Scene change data
* * * *

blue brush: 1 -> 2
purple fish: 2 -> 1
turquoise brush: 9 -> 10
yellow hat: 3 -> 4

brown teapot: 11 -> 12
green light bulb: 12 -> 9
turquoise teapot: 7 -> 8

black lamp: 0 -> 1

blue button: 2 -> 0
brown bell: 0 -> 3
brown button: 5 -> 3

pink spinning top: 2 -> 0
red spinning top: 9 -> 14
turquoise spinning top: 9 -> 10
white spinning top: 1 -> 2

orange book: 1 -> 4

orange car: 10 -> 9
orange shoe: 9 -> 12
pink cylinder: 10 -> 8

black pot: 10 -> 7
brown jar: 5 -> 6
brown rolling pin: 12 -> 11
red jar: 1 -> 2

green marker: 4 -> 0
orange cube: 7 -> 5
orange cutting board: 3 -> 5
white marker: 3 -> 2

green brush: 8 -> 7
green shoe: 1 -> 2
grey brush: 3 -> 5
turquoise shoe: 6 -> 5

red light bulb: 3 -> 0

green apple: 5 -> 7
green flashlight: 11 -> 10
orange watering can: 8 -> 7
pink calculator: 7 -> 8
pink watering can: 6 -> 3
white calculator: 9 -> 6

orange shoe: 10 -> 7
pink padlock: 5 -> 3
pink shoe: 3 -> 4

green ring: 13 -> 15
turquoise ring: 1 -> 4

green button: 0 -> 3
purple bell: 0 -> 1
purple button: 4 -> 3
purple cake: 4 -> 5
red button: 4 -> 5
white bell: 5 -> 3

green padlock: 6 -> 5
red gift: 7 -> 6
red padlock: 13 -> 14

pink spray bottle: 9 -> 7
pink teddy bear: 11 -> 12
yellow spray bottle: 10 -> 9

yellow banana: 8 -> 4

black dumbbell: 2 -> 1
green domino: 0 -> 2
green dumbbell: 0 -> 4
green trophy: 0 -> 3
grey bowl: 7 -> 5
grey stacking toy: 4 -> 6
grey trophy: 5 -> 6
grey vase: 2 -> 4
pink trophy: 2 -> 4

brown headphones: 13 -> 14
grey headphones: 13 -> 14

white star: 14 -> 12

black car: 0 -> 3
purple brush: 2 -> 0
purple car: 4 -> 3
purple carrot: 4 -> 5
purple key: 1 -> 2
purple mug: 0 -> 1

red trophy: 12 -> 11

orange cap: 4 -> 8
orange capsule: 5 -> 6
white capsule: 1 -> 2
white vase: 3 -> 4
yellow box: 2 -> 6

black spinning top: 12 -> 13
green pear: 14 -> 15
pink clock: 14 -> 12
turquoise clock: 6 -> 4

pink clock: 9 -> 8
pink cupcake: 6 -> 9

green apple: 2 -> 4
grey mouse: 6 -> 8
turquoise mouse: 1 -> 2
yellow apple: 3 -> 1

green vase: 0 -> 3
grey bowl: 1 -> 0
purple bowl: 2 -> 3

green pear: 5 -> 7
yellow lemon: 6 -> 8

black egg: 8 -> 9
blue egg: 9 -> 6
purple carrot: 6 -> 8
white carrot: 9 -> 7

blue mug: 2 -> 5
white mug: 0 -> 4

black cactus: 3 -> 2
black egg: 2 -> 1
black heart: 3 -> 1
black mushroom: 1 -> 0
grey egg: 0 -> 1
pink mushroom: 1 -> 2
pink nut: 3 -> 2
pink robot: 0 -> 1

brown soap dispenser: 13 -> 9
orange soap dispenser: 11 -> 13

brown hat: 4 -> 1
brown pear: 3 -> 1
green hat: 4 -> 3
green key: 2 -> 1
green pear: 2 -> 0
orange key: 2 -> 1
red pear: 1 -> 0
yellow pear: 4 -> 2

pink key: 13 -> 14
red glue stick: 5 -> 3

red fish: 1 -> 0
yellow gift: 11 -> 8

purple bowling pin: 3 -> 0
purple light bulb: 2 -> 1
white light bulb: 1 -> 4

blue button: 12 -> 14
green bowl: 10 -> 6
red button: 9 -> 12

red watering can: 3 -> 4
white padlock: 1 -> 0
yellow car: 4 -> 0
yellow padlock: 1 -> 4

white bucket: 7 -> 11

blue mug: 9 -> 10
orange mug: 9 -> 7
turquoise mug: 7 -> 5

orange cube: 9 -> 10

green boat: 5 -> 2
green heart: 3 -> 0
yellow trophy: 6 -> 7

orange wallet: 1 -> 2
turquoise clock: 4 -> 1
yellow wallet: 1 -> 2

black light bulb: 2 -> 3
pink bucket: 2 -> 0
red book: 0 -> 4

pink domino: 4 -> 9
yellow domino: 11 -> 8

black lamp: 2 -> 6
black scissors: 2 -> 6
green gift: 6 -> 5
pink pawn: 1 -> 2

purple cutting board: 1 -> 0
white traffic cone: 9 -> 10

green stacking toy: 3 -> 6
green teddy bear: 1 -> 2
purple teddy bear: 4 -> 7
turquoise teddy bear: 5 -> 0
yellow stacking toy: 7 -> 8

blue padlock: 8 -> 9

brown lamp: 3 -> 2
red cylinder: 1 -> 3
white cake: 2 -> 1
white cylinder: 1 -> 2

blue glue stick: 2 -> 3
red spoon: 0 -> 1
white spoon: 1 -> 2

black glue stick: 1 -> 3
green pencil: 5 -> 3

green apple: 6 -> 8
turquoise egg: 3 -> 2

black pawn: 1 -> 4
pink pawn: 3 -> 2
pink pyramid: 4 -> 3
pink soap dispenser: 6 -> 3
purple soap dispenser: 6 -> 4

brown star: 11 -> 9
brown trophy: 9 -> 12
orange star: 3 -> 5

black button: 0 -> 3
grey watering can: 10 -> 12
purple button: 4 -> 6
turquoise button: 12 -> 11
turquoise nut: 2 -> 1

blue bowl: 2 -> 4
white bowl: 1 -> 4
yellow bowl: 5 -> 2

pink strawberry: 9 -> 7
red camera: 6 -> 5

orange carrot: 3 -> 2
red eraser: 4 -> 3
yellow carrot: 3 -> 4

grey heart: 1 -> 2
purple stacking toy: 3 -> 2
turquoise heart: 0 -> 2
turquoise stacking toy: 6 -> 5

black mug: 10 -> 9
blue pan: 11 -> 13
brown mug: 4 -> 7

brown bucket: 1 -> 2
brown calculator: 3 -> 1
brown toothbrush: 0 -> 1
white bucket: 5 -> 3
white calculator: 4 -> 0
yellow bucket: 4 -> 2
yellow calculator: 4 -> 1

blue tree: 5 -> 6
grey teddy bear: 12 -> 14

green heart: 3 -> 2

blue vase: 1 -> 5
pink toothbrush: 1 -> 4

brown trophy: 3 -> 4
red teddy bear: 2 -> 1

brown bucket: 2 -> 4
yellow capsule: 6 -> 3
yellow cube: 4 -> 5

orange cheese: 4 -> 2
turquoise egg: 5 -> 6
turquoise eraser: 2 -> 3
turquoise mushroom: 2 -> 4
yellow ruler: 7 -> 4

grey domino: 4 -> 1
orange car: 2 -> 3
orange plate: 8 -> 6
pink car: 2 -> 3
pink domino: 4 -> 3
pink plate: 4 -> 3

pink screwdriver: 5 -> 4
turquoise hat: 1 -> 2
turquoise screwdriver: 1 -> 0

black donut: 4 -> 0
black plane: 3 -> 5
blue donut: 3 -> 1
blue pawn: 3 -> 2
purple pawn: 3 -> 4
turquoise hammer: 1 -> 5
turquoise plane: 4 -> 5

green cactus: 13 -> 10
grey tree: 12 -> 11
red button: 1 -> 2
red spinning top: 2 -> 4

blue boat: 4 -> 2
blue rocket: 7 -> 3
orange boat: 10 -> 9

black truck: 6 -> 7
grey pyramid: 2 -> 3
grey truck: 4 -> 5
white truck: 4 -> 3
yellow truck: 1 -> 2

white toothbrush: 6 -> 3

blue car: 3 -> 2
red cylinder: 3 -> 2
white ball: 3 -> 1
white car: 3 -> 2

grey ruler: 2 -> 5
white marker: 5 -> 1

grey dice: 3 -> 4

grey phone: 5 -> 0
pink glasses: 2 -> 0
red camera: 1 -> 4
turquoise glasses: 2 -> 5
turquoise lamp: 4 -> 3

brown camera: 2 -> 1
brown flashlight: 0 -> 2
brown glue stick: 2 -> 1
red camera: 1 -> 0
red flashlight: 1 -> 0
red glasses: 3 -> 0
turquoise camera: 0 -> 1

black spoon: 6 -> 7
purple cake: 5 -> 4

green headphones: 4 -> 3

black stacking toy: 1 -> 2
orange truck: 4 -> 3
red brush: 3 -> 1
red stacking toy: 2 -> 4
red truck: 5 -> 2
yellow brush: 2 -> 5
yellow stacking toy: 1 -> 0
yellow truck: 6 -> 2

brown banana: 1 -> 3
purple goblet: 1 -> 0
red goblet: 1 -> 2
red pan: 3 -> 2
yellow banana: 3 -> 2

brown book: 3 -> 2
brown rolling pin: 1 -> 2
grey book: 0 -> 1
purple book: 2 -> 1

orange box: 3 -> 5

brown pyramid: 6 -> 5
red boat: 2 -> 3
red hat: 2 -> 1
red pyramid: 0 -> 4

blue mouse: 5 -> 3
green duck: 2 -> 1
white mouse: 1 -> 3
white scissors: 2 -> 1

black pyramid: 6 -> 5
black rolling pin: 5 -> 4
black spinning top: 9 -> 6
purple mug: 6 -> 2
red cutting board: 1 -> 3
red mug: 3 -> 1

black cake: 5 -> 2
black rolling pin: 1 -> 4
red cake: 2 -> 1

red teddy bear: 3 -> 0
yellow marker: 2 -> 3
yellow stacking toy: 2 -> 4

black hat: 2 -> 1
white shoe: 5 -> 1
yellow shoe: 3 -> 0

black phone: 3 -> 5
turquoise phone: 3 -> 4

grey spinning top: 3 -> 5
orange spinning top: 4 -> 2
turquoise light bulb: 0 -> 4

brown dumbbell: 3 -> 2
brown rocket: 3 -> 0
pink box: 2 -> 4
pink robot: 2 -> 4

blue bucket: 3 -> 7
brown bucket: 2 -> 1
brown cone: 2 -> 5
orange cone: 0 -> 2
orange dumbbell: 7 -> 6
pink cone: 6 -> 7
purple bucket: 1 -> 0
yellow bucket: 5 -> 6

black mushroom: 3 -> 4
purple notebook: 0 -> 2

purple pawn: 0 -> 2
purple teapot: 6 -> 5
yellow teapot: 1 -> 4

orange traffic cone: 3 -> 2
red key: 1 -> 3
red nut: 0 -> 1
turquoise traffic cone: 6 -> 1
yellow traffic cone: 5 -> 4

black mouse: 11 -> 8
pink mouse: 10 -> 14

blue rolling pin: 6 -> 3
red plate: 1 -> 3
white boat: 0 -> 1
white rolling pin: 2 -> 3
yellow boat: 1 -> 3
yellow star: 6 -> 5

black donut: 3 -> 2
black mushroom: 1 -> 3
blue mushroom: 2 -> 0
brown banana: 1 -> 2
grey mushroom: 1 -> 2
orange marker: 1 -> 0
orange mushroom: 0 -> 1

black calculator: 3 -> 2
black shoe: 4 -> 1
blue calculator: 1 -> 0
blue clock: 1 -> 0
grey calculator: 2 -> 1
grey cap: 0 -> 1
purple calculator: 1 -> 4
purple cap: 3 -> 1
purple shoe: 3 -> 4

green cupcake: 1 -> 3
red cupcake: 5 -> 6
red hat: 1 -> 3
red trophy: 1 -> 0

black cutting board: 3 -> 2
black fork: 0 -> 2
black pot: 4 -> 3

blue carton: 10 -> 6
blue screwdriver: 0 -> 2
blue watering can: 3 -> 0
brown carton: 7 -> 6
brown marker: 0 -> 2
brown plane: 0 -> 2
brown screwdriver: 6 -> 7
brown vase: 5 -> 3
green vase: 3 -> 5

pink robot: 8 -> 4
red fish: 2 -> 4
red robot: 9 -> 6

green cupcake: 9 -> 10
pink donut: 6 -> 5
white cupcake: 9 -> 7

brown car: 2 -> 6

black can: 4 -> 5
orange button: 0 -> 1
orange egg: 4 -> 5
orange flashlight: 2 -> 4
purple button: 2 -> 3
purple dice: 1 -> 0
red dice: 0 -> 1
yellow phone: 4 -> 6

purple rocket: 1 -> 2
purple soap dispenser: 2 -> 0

* * * *

▸ **Your task**: Start with the line above that contains "orange boat: 10 -> 9" and end with the line that contains "brown banana: 1 -> 2". Write out those lines exactly, and only those.

▸ **Your response**:
orange boat: 10 -> 9

black truck: 6 -> 7
grey pyramid: 2 -> 3
grey truck: 4 -> 5
white truck: 4 -> 3
yellow truck: 1 -> 2

white toothbrush: 6 -> 3

blue car: 3 -> 2
red cylinder: 3 -> 2
white ball: 3 -> 1
white car: 3 -> 2

grey ruler: 2 -> 5
white marker: 5 -> 1

grey dice: 3 -> 4

grey phone: 5 -> 0
pink glasses: 2 -> 0
red camera: 1 -> 4
turquoise glasses: 2 -> 5
turquoise lamp: 4 -> 3

brown camera: 2 -> 1
brown flashlight: 0 -> 2
brown glue stick: 2 -> 1
red camera: 1 -> 0
red flashlight: 1 -> 0
red glasses: 3 -> 0
turquoise camera: 0 -> 1

black spoon: 6 -> 7
purple cake: 5 -> 4

green headphones: 4 -> 3

black stacking toy: 1 -> 2
orange truck: 4 -> 3
red brush: 3 -> 1
red stacking toy: 2 -> 4
red truck: 5 -> 2
yellow brush: 2 -> 5
yellow stacking toy: 1 -> 0
yellow truck: 6 -> 2

brown banana: 1 -> 3
purple goblet: 1 -> 0
red goblet: 1 -> 2
red pan: 3 -> 2
yellow banana: 3 -> 2

brown book: 3 -> 2
brown rolling pin: 1 -> 2
grey book: 0 -> 1
purple book: 2 -> 1

orange box: 3 -> 5

brown pyramid: 6 -> 5
red boat: 2 -> 3
red hat: 2 -> 1
red pyramid: 0 -> 4

blue mouse: 5 -> 3
green duck: 2 -> 1
white mouse: 1 -> 3
white scissors: 2 -> 1

black pyramid: 6 -> 5
black rolling pin: 5 -> 4
black spinning top: 9 -> 6
purple mug: 6 -> 2
red cutting board: 1 -> 3
red mug: 3 -> 1

black cake: 5 -> 2
black rolling pin: 1 -> 4
red cake: 2 -> 1

red teddy bear: 3 -> 0
yellow marker: 2 -> 3
yellow stacking toy: 2 -> 4

black hat: 2 -> 1
white shoe: 5 -> 1
yellow shoe: 3 -> 0

black phone: 3 -> 5
turquoise phone: 3 -> 4

grey spinning top: 3 -> 5
orange spinning top: 4 -> 2
turquoise light bulb: 0 -> 4

brown dumbbell: 3 -> 2
brown rocket: 3 -> 0
pink box: 2 -> 4
pink robot: 2 -> 4

blue bucket: 3 -> 7
brown bucket: 2 -> 1
brown cone: 2 -> 5
orange cone: 0 -> 2
orange dumbbell: 7 -> 6
pink cone: 6 -> 7
purple bucket: 1 -> 0
yellow bucket: 5 -> 6

black mushroom: 3 -> 4
purple notebook: 0 -> 2

purple pawn: 0 -> 2
purple teapot: 6 -> 5
yellow teapot: 1 -> 4

orange traffic cone: 3 -> 2
red key: 1 -> 3
red nut: 0 -> 1
turquoise traffic cone: 6 -> 1
yellow traffic cone: 5 -> 4

black mouse: 11 -> 8
pink mouse: 10 -> 14

blue rolling pin: 6 -> 3
red plate: 1 -> 3
white boat: 0 -> 1
white rolling pin: 2 -> 3
yellow boat: 1 -> 3
yellow star: 6 -> 5

black donut: 3 -> 2
black mushroom: 1 -> 3
blue mushroom: 2 -> 0
brown banana: 1 -> 2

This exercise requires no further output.